*** Opening RECORDS TO PROCESS ***

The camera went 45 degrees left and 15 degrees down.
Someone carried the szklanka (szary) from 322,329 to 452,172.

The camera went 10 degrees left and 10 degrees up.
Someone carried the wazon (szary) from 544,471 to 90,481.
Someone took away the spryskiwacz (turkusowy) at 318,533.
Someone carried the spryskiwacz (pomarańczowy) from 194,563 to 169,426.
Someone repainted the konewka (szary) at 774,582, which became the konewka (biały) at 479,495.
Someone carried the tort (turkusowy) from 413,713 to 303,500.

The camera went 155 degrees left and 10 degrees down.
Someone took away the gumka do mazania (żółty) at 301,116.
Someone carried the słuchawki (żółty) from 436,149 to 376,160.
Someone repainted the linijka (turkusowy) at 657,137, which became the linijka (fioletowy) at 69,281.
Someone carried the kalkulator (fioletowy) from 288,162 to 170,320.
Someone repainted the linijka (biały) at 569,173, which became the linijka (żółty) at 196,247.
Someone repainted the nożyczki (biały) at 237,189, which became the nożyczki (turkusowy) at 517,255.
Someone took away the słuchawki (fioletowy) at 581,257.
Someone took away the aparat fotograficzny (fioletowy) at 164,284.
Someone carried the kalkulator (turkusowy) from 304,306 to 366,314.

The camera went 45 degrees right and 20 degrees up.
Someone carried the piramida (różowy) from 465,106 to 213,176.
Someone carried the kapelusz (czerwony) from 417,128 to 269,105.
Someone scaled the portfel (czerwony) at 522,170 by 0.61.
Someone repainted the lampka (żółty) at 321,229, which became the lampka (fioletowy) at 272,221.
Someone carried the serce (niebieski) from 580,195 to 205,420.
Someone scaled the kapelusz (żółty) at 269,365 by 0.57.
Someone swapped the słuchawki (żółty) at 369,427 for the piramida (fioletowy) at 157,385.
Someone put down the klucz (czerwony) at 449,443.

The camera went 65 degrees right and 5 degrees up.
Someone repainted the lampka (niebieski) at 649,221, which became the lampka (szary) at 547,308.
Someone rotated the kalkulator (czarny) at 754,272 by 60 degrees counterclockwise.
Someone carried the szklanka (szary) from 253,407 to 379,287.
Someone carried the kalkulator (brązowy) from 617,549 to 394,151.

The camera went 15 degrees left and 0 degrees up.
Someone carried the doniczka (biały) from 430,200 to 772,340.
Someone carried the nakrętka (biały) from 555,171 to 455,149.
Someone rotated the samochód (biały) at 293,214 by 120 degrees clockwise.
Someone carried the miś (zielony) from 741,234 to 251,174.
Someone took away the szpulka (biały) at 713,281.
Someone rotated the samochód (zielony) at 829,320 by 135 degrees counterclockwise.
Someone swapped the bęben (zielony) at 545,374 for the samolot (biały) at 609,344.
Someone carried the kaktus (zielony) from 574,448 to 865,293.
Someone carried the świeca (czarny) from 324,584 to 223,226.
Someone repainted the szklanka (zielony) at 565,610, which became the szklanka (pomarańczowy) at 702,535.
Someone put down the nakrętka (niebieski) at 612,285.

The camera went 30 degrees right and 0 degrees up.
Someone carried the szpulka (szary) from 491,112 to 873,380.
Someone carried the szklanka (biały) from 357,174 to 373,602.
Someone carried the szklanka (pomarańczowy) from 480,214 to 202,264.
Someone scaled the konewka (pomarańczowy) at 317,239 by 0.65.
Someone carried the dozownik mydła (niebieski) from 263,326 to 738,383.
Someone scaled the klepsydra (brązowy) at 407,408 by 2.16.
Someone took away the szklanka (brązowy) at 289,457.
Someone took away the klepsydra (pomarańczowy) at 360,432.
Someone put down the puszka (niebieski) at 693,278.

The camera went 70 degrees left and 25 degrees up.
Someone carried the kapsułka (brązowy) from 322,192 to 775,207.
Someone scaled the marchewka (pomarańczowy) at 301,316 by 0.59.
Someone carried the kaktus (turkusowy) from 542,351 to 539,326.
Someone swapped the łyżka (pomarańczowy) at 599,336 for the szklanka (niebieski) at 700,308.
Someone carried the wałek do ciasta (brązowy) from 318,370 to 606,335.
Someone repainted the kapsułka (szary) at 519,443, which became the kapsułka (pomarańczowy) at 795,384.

*** Closing RECORDS TO PROCESS ***

Repeat the records above line by line, from the first line through the line that contains "Someone took away the słuchawki".

The camera went 45 degrees left and 15 degrees down.
Someone carried the szklanka (szary) from 322,329 to 452,172.

The camera went 10 degrees left and 10 degrees up.
Someone carried the wazon (szary) from 544,471 to 90,481.
Someone took away the spryskiwacz (turkusowy) at 318,533.
Someone carried the spryskiwacz (pomarańczowy) from 194,563 to 169,426.
Someone repainted the konewka (szary) at 774,582, which became the konewka (biały) at 479,495.
Someone carried the tort (turkusowy) from 413,713 to 303,500.

The camera went 155 degrees left and 10 degrees down.
Someone took away the gumka do mazania (żółty) at 301,116.
Someone carried the słuchawki (żółty) from 436,149 to 376,160.
Someone repainted the linijka (turkusowy) at 657,137, which became the linijka (fioletowy) at 69,281.
Someone carried the kalkulator (fioletowy) from 288,162 to 170,320.
Someone repainted the linijka (biały) at 569,173, which became the linijka (żółty) at 196,247.
Someone repainted the nożyczki (biały) at 237,189, which became the nożyczki (turkusowy) at 517,255.
Someone took away the słuchawki (fioletowy) at 581,257.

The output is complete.